◆ **Activity**: Reproduce, character for character, the lines below from the first through the one with "black semicircle: (78, 20) -> (70, 24), moved". Leave pictures out.
--- Recorded data Enclosed Below ---
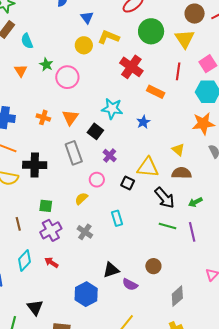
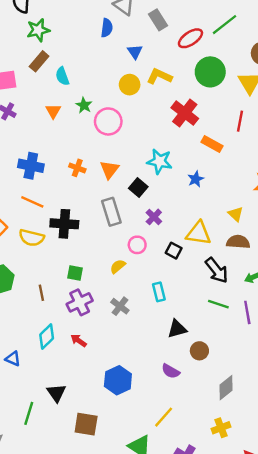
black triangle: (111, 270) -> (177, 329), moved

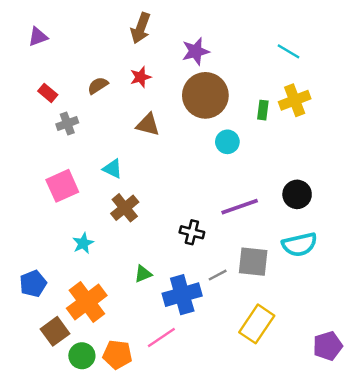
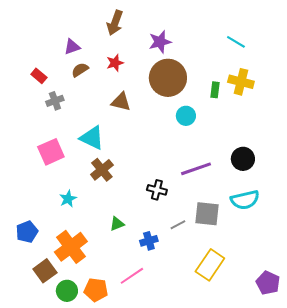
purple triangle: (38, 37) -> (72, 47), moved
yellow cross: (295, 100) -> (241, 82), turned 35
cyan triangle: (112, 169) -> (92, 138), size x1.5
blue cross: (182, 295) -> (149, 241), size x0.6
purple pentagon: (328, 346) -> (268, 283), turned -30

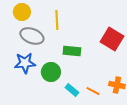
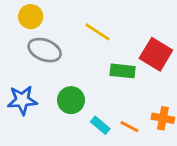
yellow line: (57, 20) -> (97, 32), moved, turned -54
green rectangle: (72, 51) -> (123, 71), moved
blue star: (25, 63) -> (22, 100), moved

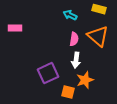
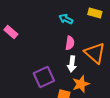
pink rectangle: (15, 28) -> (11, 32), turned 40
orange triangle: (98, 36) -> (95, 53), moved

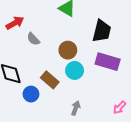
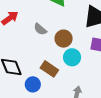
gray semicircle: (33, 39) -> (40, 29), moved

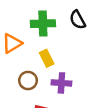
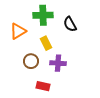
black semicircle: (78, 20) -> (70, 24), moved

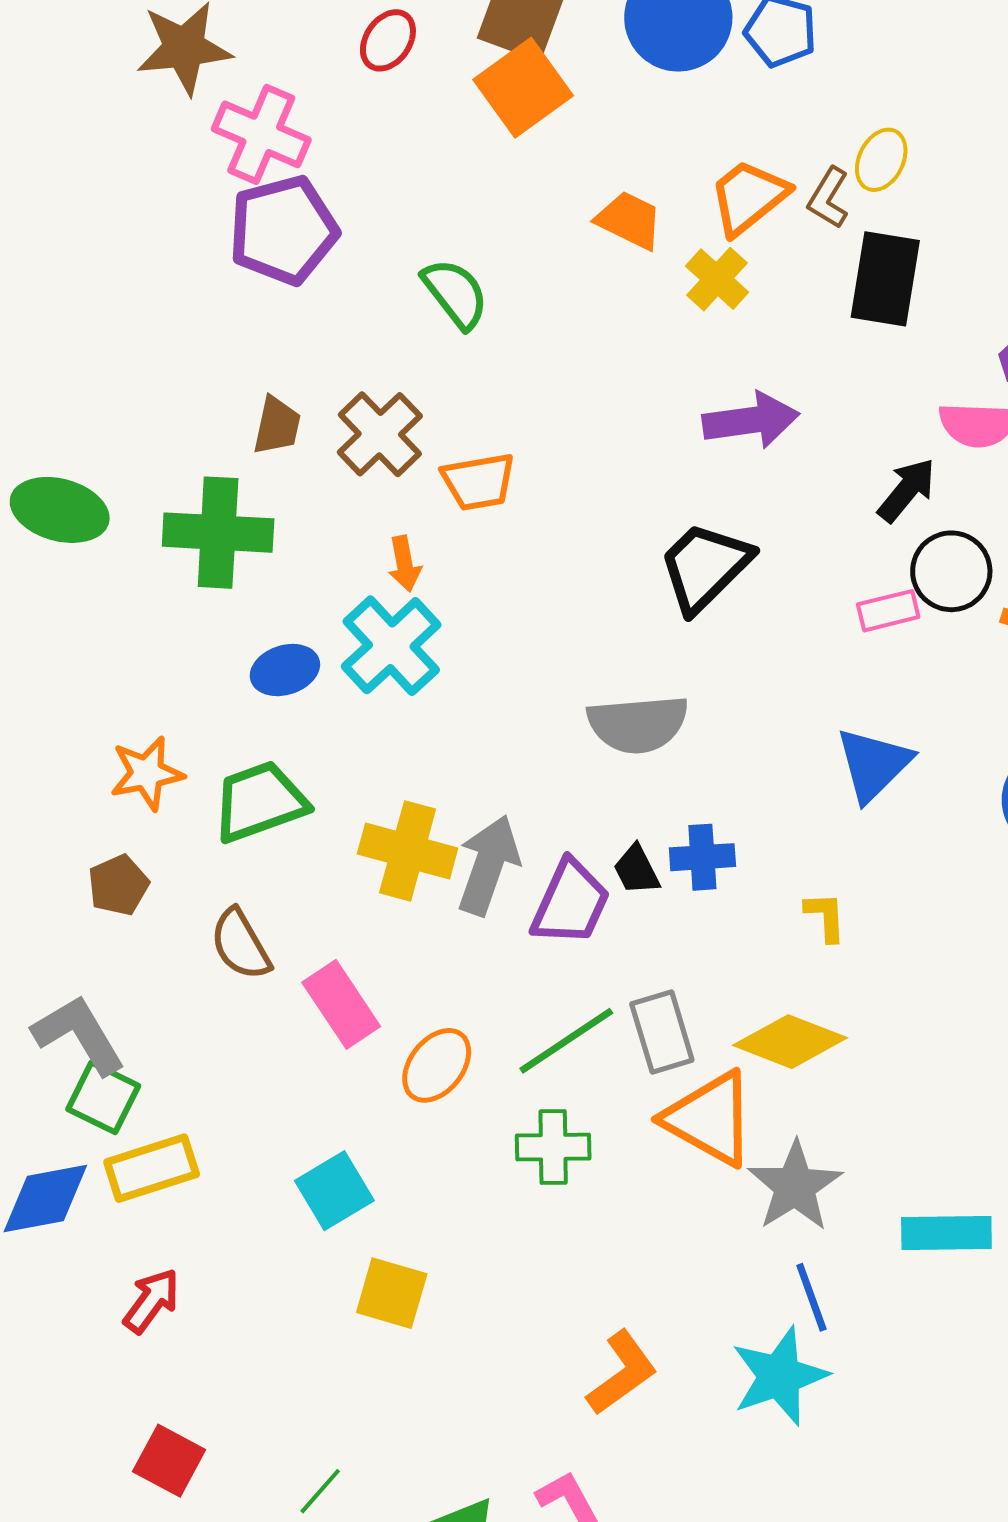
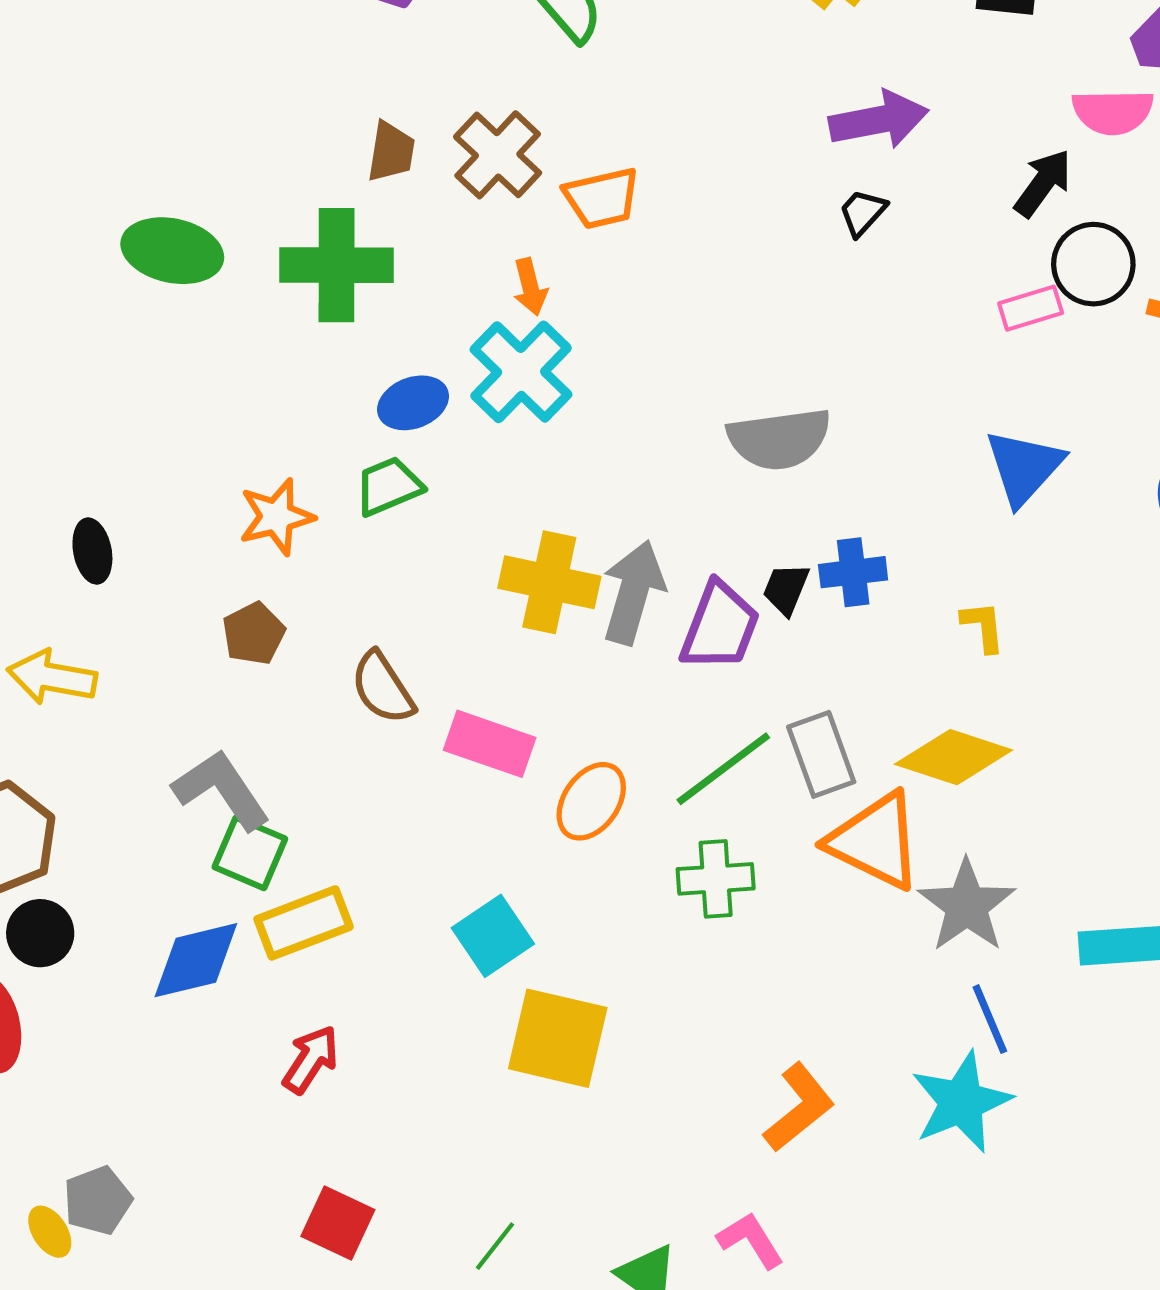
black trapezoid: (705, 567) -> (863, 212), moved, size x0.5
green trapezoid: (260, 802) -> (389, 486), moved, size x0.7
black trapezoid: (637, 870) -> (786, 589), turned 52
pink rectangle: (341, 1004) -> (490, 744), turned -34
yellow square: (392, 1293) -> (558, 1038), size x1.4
--- End of Enclosed Recorded data ---
◆ **Finished exercise**:
black triangle: (111, 270) -> (177, 329), moved

purple triangle: (38, 37) -> (72, 47), moved
yellow cross: (295, 100) -> (241, 82), turned 35
cyan triangle: (112, 169) -> (92, 138), size x1.5
blue cross: (182, 295) -> (149, 241), size x0.6
purple pentagon: (328, 346) -> (268, 283), turned -30

yellow line: (57, 20) -> (97, 32), moved, turned -54
green rectangle: (72, 51) -> (123, 71), moved
blue star: (25, 63) -> (22, 100), moved

pink rectangle: (15, 28) -> (11, 32), turned 40
orange triangle: (98, 36) -> (95, 53), moved

gray semicircle: (33, 39) -> (40, 29), moved

black semicircle: (78, 20) -> (70, 24), moved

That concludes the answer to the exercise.